| DATA EXTRACTS |

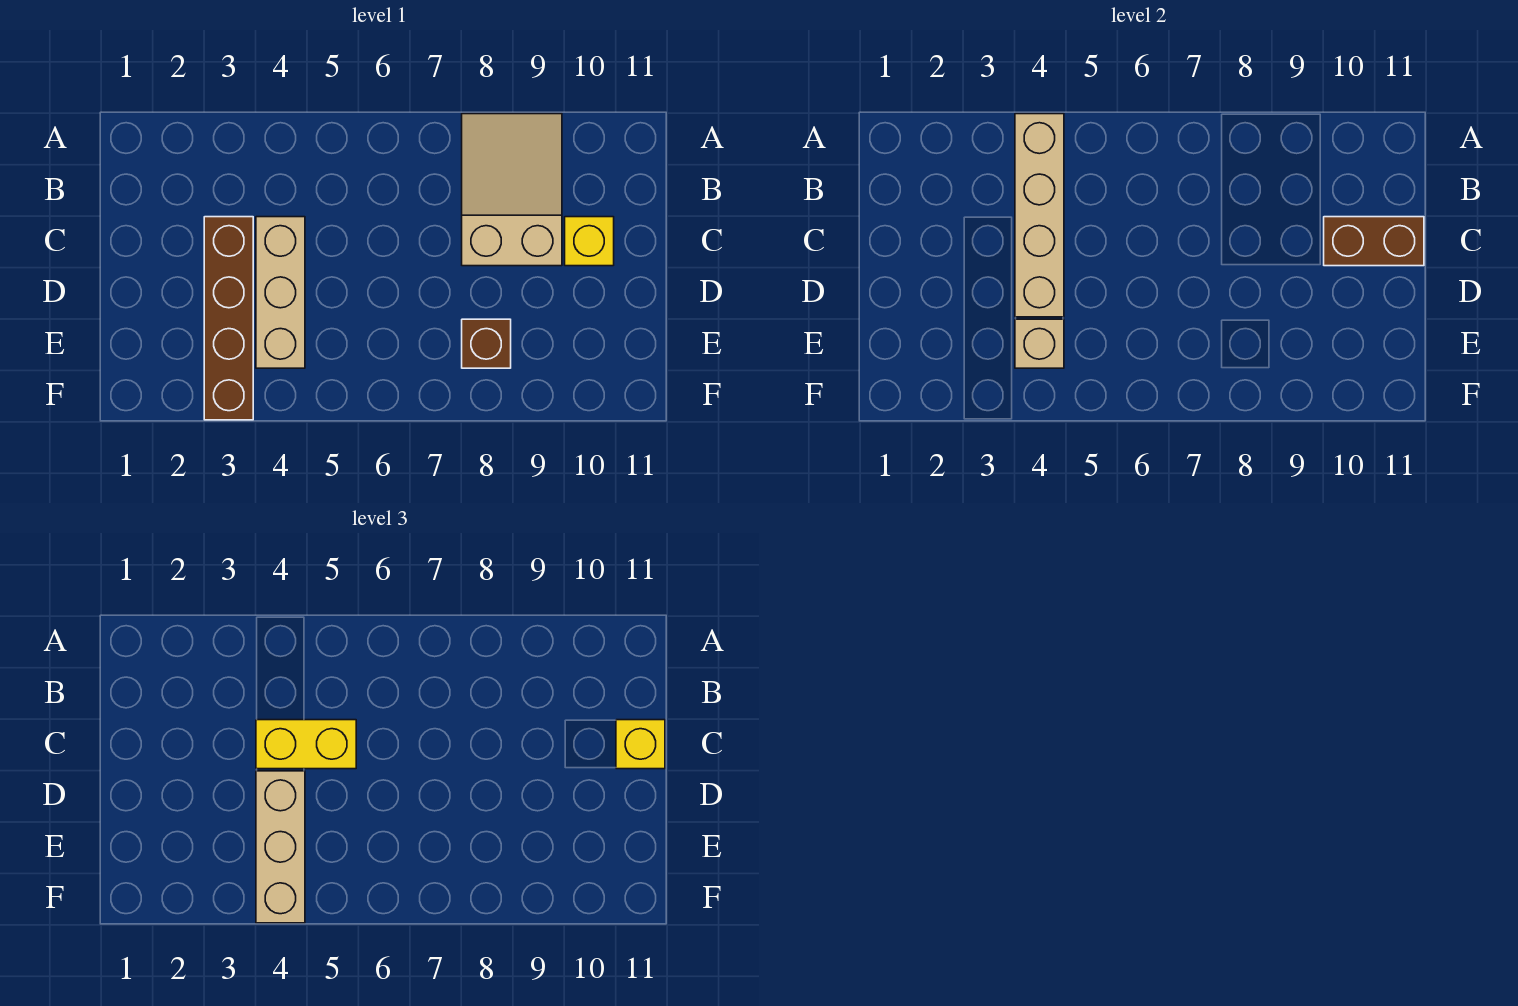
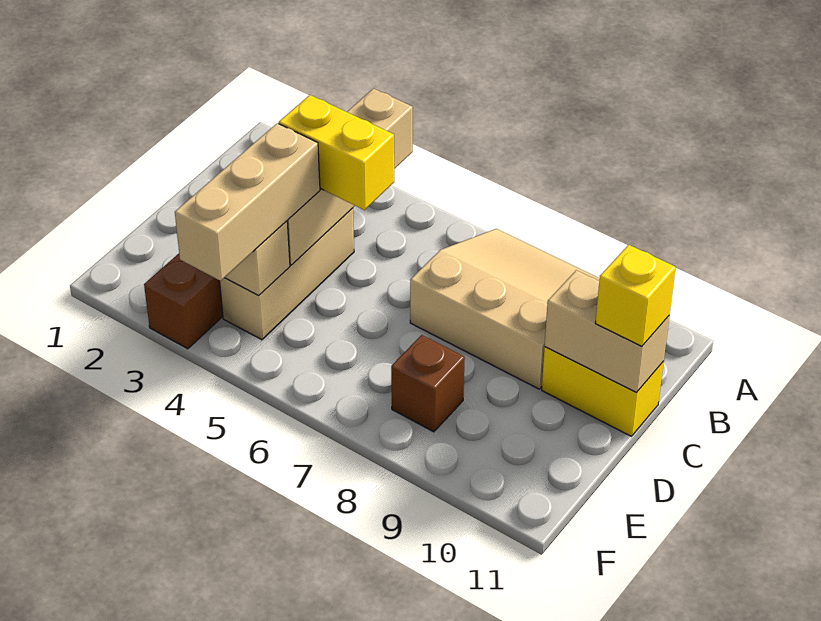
tan 2x3 slope [462,114,562,266] -> tan 3x3 slope [410,229,600,389]
yellow 1x1 brick [565,217,614,266] -> yellow 1x2 brick [542,347,664,436]
brown 1x2 brick [1324,217,1424,266] -> tan 1x2 brick [545,270,670,392]

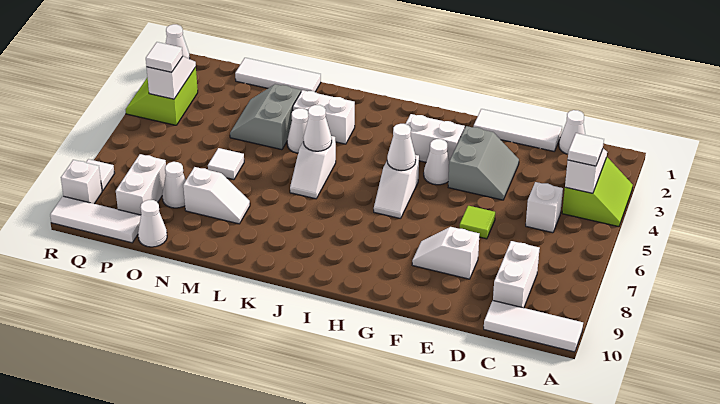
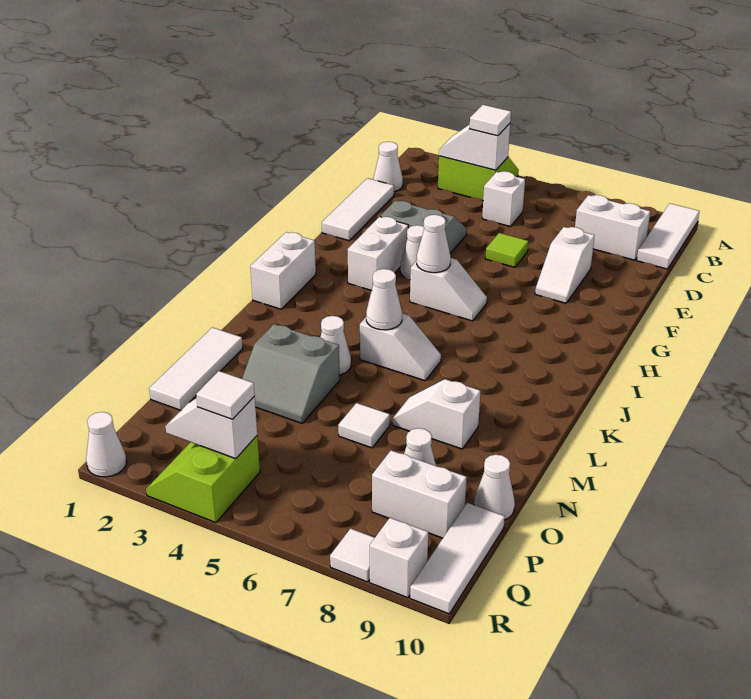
white 1x2 brick [293,90,355,144] -> white 1x2 brick moved to [250,232,316,309]
white 1x2 slope [183,167,250,224] -> white 1x2 slope turned to [392,379,480,449]
lime 2x2 slope [126,67,198,125] -> lime 2x2 slope turned to [146,436,260,523]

| REQUIREMENT |
Each line of the data that holds "brick" should be copied.

| RESULT OF THIS EXERCISE |
yellow 1x1 brick [565,217,614,266] -> yellow 1x2 brick [542,347,664,436]
brown 1x2 brick [1324,217,1424,266] -> tan 1x2 brick [545,270,670,392]
white 1x2 brick [293,90,355,144] -> white 1x2 brick moved to [250,232,316,309]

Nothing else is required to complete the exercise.